### What the task asks
Each line of the material must be returned exactly.

### Record excerpts
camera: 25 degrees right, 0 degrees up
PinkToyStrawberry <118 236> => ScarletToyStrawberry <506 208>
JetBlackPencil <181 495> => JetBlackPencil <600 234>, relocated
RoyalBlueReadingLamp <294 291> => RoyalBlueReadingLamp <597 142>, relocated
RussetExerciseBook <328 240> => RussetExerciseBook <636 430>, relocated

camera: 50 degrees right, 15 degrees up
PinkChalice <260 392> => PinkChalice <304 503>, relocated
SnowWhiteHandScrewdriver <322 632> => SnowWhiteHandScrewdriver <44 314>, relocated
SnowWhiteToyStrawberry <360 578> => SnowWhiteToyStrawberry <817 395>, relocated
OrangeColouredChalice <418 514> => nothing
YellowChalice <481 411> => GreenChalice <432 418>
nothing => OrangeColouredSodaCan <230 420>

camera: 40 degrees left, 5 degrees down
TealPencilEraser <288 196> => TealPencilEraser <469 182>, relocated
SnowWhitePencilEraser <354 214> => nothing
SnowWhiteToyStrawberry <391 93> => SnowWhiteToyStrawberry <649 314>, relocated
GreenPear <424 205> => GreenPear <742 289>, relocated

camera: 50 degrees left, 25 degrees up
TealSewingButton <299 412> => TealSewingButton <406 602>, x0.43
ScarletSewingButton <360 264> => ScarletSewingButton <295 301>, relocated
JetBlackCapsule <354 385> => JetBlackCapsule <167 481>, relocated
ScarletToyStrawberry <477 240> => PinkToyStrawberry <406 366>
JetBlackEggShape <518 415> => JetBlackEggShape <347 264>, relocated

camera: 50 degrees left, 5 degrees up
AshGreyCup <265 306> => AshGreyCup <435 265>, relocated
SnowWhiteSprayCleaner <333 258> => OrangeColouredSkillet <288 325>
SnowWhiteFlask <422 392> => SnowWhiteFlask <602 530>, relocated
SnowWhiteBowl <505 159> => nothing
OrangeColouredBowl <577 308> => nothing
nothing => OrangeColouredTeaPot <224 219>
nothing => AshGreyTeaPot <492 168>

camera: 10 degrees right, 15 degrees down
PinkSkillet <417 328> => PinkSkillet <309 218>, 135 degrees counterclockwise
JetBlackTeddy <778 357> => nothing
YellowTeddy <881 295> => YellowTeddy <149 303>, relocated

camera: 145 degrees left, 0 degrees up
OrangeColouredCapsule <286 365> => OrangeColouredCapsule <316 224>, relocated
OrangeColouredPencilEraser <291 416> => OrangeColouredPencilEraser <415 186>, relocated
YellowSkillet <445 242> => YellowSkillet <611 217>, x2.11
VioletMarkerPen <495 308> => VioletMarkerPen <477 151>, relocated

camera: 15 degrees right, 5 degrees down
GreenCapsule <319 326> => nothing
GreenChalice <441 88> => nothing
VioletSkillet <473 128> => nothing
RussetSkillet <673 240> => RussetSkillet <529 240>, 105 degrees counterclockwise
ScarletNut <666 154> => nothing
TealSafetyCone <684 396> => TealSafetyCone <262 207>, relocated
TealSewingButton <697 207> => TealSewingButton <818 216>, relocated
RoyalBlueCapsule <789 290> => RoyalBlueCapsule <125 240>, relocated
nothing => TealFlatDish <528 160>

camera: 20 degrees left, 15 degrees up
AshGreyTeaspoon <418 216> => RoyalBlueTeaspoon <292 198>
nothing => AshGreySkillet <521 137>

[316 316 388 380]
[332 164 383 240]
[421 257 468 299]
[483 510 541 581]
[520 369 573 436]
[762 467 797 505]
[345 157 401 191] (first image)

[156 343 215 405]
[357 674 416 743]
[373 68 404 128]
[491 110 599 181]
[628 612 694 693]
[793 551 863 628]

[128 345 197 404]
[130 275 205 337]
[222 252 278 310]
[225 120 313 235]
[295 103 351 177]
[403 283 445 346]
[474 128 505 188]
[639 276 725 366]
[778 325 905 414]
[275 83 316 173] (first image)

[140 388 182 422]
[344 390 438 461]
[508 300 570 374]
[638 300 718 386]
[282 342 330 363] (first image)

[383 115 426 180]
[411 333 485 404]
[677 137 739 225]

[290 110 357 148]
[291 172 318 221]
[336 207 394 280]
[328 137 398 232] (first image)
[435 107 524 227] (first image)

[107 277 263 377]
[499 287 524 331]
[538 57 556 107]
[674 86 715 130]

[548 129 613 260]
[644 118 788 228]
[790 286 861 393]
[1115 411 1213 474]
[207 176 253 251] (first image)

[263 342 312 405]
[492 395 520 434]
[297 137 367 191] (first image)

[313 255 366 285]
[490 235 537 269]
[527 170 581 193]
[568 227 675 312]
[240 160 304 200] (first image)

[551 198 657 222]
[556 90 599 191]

### Exercise response
camera: 25 degrees right, 0 degrees up
PinkToyStrawberry <118 236> => ScarletToyStrawberry <506 208>
JetBlackPencil <181 495> => JetBlackPencil <600 234>, relocated
RoyalBlueReadingLamp <294 291> => RoyalBlueReadingLamp <597 142>, relocated
RussetExerciseBook <328 240> => RussetExerciseBook <636 430>, relocated

camera: 50 degrees right, 15 degrees up
PinkChalice <260 392> => PinkChalice <304 503>, relocated
SnowWhiteHandScrewdriver <322 632> => SnowWhiteHandScrewdriver <44 314>, relocated
SnowWhiteToyStrawberry <360 578> => SnowWhiteToyStrawberry <817 395>, relocated
OrangeColouredChalice <418 514> => nothing
YellowChalice <481 411> => GreenChalice <432 418>
nothing => OrangeColouredSodaCan <230 420>

camera: 40 degrees left, 5 degrees down
TealPencilEraser <288 196> => TealPencilEraser <469 182>, relocated
SnowWhitePencilEraser <354 214> => nothing
SnowWhiteToyStrawberry <391 93> => SnowWhiteToyStrawberry <649 314>, relocated
GreenPear <424 205> => GreenPear <742 289>, relocated

camera: 50 degrees left, 25 degrees up
TealSewingButton <299 412> => TealSewingButton <406 602>, x0.43
ScarletSewingButton <360 264> => ScarletSewingButton <295 301>, relocated
JetBlackCapsule <354 385> => JetBlackCapsule <167 481>, relocated
ScarletToyStrawberry <477 240> => PinkToyStrawberry <406 366>
JetBlackEggShape <518 415> => JetBlackEggShape <347 264>, relocated

camera: 50 degrees left, 5 degrees up
AshGreyCup <265 306> => AshGreyCup <435 265>, relocated
SnowWhiteSprayCleaner <333 258> => OrangeColouredSkillet <288 325>
SnowWhiteFlask <422 392> => SnowWhiteFlask <602 530>, relocated
SnowWhiteBowl <505 159> => nothing
OrangeColouredBowl <577 308> => nothing
nothing => OrangeColouredTeaPot <224 219>
nothing => AshGreyTeaPot <492 168>

camera: 10 degrees right, 15 degrees down
PinkSkillet <417 328> => PinkSkillet <309 218>, 135 degrees counterclockwise
JetBlackTeddy <778 357> => nothing
YellowTeddy <881 295> => YellowTeddy <149 303>, relocated

camera: 145 degrees left, 0 degrees up
OrangeColouredCapsule <286 365> => OrangeColouredCapsule <316 224>, relocated
OrangeColouredPencilEraser <291 416> => OrangeColouredPencilEraser <415 186>, relocated
YellowSkillet <445 242> => YellowSkillet <611 217>, x2.11
VioletMarkerPen <495 308> => VioletMarkerPen <477 151>, relocated

camera: 15 degrees right, 5 degrees down
GreenCapsule <319 326> => nothing
GreenChalice <441 88> => nothing
VioletSkillet <473 128> => nothing
RussetSkillet <673 240> => RussetSkillet <529 240>, 105 degrees counterclockwise
ScarletNut <666 154> => nothing
TealSafetyCone <684 396> => TealSafetyCone <262 207>, relocated
TealSewingButton <697 207> => TealSewingButton <818 216>, relocated
RoyalBlueCapsule <789 290> => RoyalBlueCapsule <125 240>, relocated
nothing => TealFlatDish <528 160>

camera: 20 degrees left, 15 degrees up
AshGreyTeaspoon <418 216> => RoyalBlueTeaspoon <292 198>
nothing => AshGreySkillet <521 137>

[316 316 388 380]
[332 164 383 240]
[421 257 468 299]
[483 510 541 581]
[520 369 573 436]
[762 467 797 505]
[345 157 401 191] (first image)

[156 343 215 405]
[357 674 416 743]
[373 68 404 128]
[491 110 599 181]
[628 612 694 693]
[793 551 863 628]

[128 345 197 404]
[130 275 205 337]
[222 252 278 310]
[225 120 313 235]
[295 103 351 177]
[403 283 445 346]
[474 128 505 188]
[639 276 725 366]
[778 325 905 414]
[275 83 316 173] (first image)

[140 388 182 422]
[344 390 438 461]
[508 300 570 374]
[638 300 718 386]
[282 342 330 363] (first image)

[383 115 426 180]
[411 333 485 404]
[677 137 739 225]

[290 110 357 148]
[291 172 318 221]
[336 207 394 280]
[328 137 398 232] (first image)
[435 107 524 227] (first image)

[107 277 263 377]
[499 287 524 331]
[538 57 556 107]
[674 86 715 130]

[548 129 613 260]
[644 118 788 228]
[790 286 861 393]
[1115 411 1213 474]
[207 176 253 251] (first image)

[263 342 312 405]
[492 395 520 434]
[297 137 367 191] (first image)

[313 255 366 285]
[490 235 537 269]
[527 170 581 193]
[568 227 675 312]
[240 160 304 200] (first image)

[551 198 657 222]
[556 90 599 191]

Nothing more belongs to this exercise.